→ **WORK TO DO**: Quote every line of the material below word for word, and leave the pictures out of your answer.

→ **STORED ROWS**:
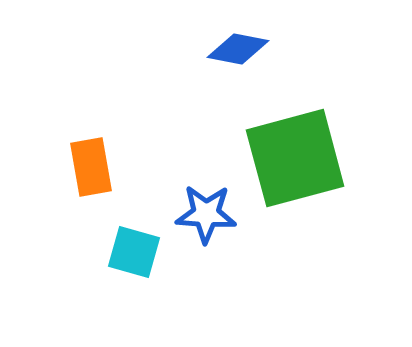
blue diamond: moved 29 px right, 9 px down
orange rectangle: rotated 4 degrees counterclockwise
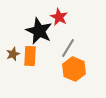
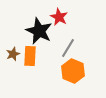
orange hexagon: moved 1 px left, 2 px down
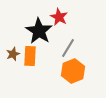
black star: rotated 8 degrees clockwise
orange hexagon: rotated 15 degrees clockwise
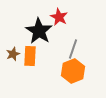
gray line: moved 5 px right, 1 px down; rotated 12 degrees counterclockwise
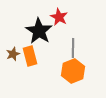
gray line: moved 1 px up; rotated 18 degrees counterclockwise
orange rectangle: rotated 18 degrees counterclockwise
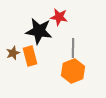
red star: rotated 18 degrees counterclockwise
black star: rotated 24 degrees counterclockwise
brown star: moved 1 px up
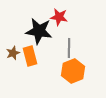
gray line: moved 4 px left
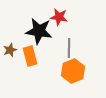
brown star: moved 3 px left, 3 px up
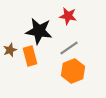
red star: moved 9 px right, 1 px up
gray line: rotated 54 degrees clockwise
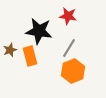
gray line: rotated 24 degrees counterclockwise
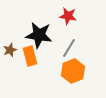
black star: moved 4 px down
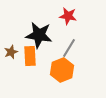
brown star: moved 1 px right, 2 px down
orange rectangle: rotated 12 degrees clockwise
orange hexagon: moved 11 px left, 1 px up
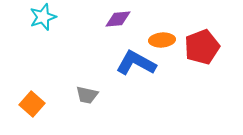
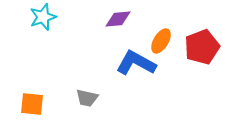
orange ellipse: moved 1 px left, 1 px down; rotated 55 degrees counterclockwise
gray trapezoid: moved 3 px down
orange square: rotated 35 degrees counterclockwise
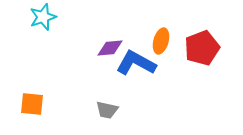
purple diamond: moved 8 px left, 29 px down
orange ellipse: rotated 15 degrees counterclockwise
red pentagon: moved 1 px down
gray trapezoid: moved 20 px right, 12 px down
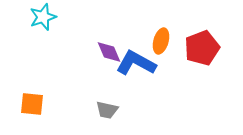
purple diamond: moved 1 px left, 4 px down; rotated 72 degrees clockwise
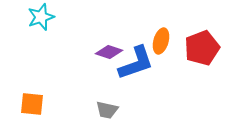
cyan star: moved 2 px left
purple diamond: rotated 48 degrees counterclockwise
blue L-shape: rotated 132 degrees clockwise
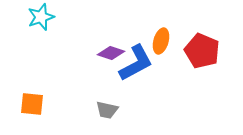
red pentagon: moved 3 px down; rotated 28 degrees counterclockwise
purple diamond: moved 2 px right, 1 px down
blue L-shape: rotated 9 degrees counterclockwise
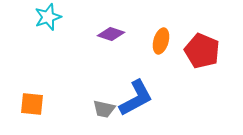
cyan star: moved 7 px right
purple diamond: moved 19 px up
blue L-shape: moved 35 px down
gray trapezoid: moved 3 px left, 1 px up
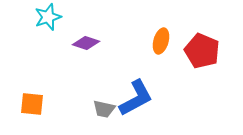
purple diamond: moved 25 px left, 9 px down
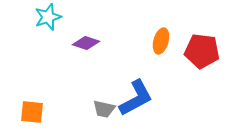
red pentagon: rotated 16 degrees counterclockwise
orange square: moved 8 px down
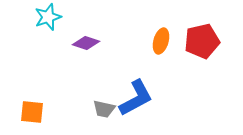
red pentagon: moved 10 px up; rotated 20 degrees counterclockwise
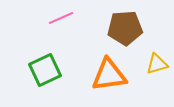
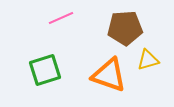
yellow triangle: moved 9 px left, 4 px up
green square: rotated 8 degrees clockwise
orange triangle: rotated 27 degrees clockwise
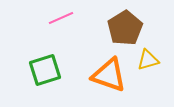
brown pentagon: rotated 28 degrees counterclockwise
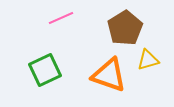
green square: rotated 8 degrees counterclockwise
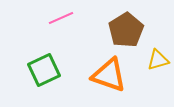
brown pentagon: moved 1 px right, 2 px down
yellow triangle: moved 10 px right
green square: moved 1 px left
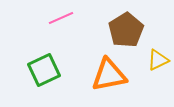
yellow triangle: rotated 10 degrees counterclockwise
orange triangle: rotated 30 degrees counterclockwise
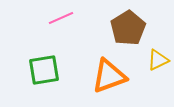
brown pentagon: moved 2 px right, 2 px up
green square: rotated 16 degrees clockwise
orange triangle: moved 1 px down; rotated 9 degrees counterclockwise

→ **TASK RESULT**:
blue diamond: moved 29 px right, 9 px down
orange rectangle: rotated 4 degrees counterclockwise
orange hexagon: moved 1 px left, 2 px down
black star: rotated 8 degrees clockwise
orange hexagon: rotated 15 degrees clockwise
gray line: moved 5 px right, 1 px down; rotated 12 degrees counterclockwise
gray line: moved 1 px up; rotated 18 degrees counterclockwise
orange rectangle: rotated 18 degrees counterclockwise
red star: rotated 18 degrees counterclockwise
black star: rotated 24 degrees counterclockwise
brown star: moved 1 px up
gray line: moved 4 px left
brown star: moved 3 px left, 3 px up
red star: moved 9 px right, 1 px up
gray line: rotated 54 degrees clockwise
gray line: rotated 24 degrees counterclockwise
black star: moved 4 px down
brown star: moved 1 px right, 2 px down
orange rectangle: rotated 12 degrees clockwise
orange hexagon: moved 11 px left, 1 px up
orange ellipse: moved 1 px left, 1 px down; rotated 55 degrees counterclockwise
gray trapezoid: moved 3 px down
orange square: rotated 35 degrees counterclockwise
purple diamond: moved 8 px left, 29 px down
orange ellipse: rotated 15 degrees counterclockwise
red pentagon: moved 1 px down
gray trapezoid: moved 20 px right, 12 px down
purple diamond: moved 1 px left, 4 px down; rotated 72 degrees clockwise
cyan star: moved 2 px left
purple diamond: rotated 48 degrees counterclockwise
blue L-shape: rotated 132 degrees clockwise
red pentagon: moved 3 px down; rotated 28 degrees counterclockwise
purple diamond: moved 2 px right, 1 px down
blue L-shape: rotated 9 degrees counterclockwise
cyan star: moved 7 px right
purple diamond: moved 19 px up
blue L-shape: moved 35 px down
gray trapezoid: moved 3 px left, 1 px up
purple diamond: moved 25 px left, 9 px down
red pentagon: rotated 16 degrees counterclockwise
orange square: moved 8 px down
red pentagon: moved 10 px up; rotated 20 degrees counterclockwise
yellow triangle: moved 9 px left, 4 px up
green square: rotated 8 degrees clockwise
orange triangle: rotated 27 degrees clockwise
brown pentagon: rotated 28 degrees counterclockwise
green square: rotated 8 degrees counterclockwise
brown pentagon: moved 1 px right, 2 px down
yellow triangle: moved 10 px right
green square: moved 1 px left
yellow triangle: rotated 10 degrees counterclockwise
orange triangle: rotated 30 degrees counterclockwise
brown pentagon: moved 2 px right, 2 px up
green square: rotated 16 degrees clockwise
orange triangle: moved 1 px down; rotated 9 degrees counterclockwise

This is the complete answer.